- _EXERCISE DATA_
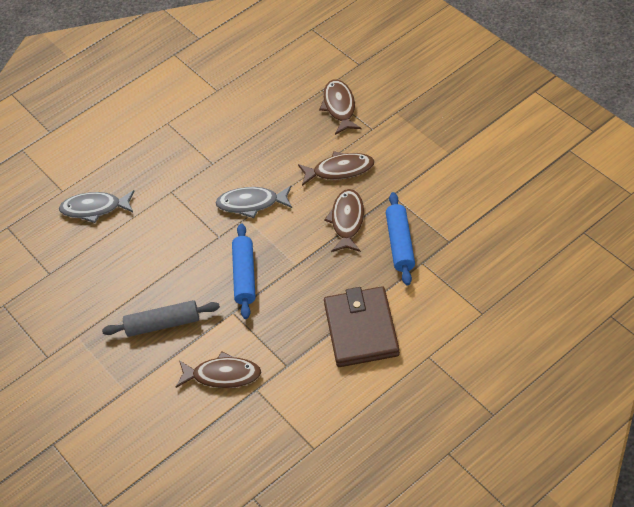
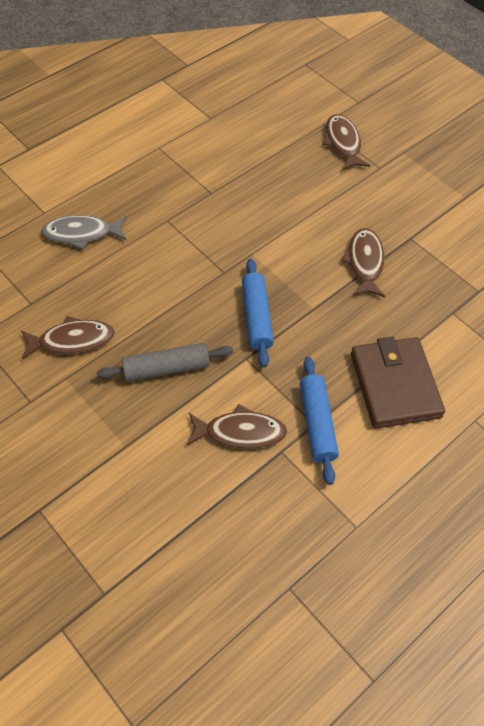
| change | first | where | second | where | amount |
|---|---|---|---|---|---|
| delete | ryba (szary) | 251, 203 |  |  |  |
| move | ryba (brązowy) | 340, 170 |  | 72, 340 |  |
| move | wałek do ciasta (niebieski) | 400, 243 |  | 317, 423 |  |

- _HOW TO COMPLETE THIS TASK_
A complete and exact copy of the records is required. Exclude the pictures.

- _TASK RESPONSE_
| change | first | where | second | where | amount |
|---|---|---|---|---|---|
| delete | ryba (szary) | 251, 203 |  |  |  |
| move | ryba (brązowy) | 340, 170 |  | 72, 340 |  |
| move | wałek do ciasta (niebieski) | 400, 243 |  | 317, 423 |  |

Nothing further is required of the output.